Collection entries
-- -- --

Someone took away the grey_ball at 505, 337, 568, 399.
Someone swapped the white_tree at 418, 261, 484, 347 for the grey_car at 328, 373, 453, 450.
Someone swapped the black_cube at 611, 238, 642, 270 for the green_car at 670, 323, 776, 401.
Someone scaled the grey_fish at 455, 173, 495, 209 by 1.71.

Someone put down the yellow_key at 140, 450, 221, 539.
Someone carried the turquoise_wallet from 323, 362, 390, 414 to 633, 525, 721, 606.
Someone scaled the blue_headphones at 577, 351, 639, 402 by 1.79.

-- -- --

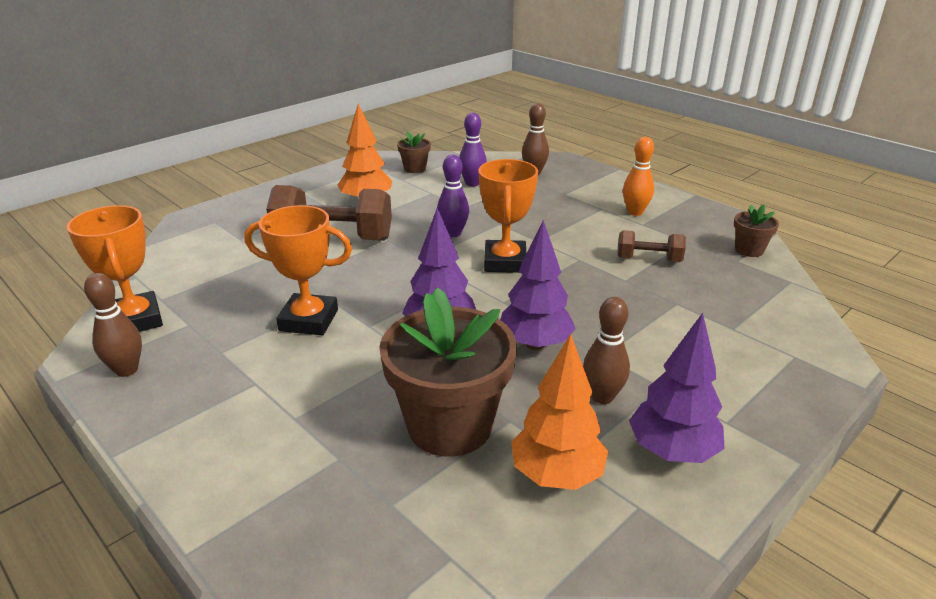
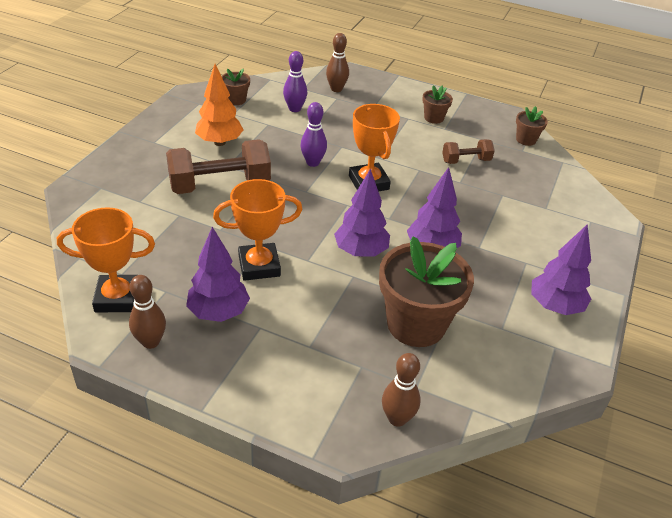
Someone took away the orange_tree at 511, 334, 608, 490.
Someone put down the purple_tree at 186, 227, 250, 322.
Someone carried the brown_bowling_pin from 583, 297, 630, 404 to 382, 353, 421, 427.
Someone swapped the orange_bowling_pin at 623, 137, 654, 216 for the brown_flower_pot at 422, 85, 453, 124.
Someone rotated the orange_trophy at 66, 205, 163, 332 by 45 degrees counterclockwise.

-- -- --

Set down, unchanged, only those lines above that fall between the line with "Someone took away the grey_ball" and the line with "Someone swapped the black_cube", the two end lines included.

**Response box**
Someone took away the grey_ball at 505, 337, 568, 399.
Someone swapped the white_tree at 418, 261, 484, 347 for the grey_car at 328, 373, 453, 450.
Someone swapped the black_cube at 611, 238, 642, 270 for the green_car at 670, 323, 776, 401.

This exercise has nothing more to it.